Exercise data
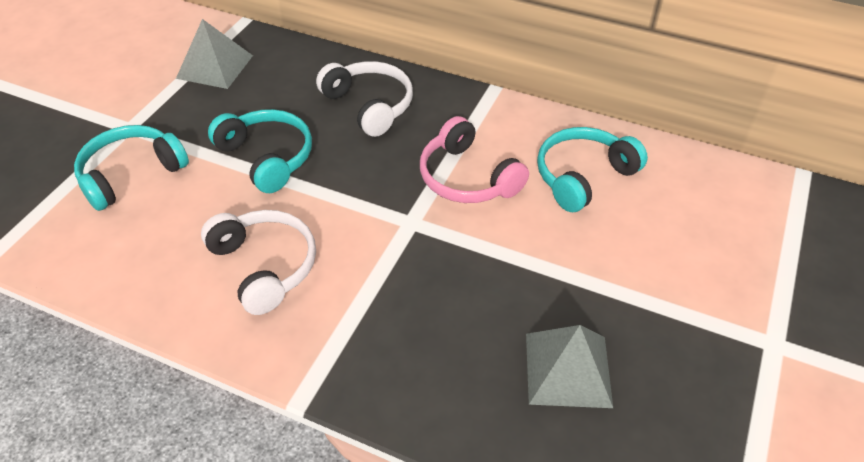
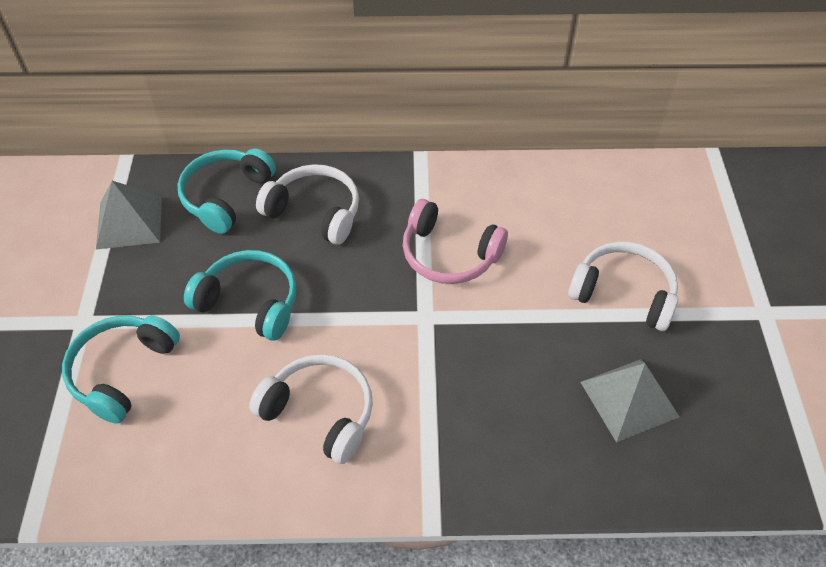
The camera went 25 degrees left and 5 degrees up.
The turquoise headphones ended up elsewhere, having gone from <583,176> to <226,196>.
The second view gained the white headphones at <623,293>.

Brief
Find every line of the data that includes the string "headphones". Copy each of those lines.

Exercise response
The turquoise headphones ended up elsewhere, having gone from <583,176> to <226,196>.
The second view gained the white headphones at <623,293>.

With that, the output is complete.